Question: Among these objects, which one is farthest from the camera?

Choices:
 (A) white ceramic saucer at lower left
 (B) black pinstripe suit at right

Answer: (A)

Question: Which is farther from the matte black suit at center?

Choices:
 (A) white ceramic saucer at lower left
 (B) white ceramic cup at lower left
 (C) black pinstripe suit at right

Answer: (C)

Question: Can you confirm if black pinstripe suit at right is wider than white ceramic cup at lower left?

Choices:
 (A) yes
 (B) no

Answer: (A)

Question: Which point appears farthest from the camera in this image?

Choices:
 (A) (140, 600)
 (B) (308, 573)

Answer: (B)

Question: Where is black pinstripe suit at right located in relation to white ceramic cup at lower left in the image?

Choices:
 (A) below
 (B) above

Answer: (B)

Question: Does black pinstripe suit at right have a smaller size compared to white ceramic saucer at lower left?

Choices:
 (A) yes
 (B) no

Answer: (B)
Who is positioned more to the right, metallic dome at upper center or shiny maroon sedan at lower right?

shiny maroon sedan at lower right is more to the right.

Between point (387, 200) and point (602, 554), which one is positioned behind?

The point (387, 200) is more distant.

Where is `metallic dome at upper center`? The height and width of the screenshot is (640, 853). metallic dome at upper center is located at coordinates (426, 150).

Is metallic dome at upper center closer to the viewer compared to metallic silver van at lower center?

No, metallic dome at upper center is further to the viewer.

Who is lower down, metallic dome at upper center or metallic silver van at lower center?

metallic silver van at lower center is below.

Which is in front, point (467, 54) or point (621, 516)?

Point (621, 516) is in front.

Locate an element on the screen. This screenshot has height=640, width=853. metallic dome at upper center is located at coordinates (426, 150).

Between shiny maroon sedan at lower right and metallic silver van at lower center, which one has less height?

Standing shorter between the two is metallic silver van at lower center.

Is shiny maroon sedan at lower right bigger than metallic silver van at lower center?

◆ **Task statement**
Pull out each line of the listing that contains the string "from", matching case exactly.

◆ **Exercise output**
Question: Among these objects, which one is farthest from the camera?
Question: Which is farther from the matte black suit at center?
Question: Which point appears farthest from the camera in this image?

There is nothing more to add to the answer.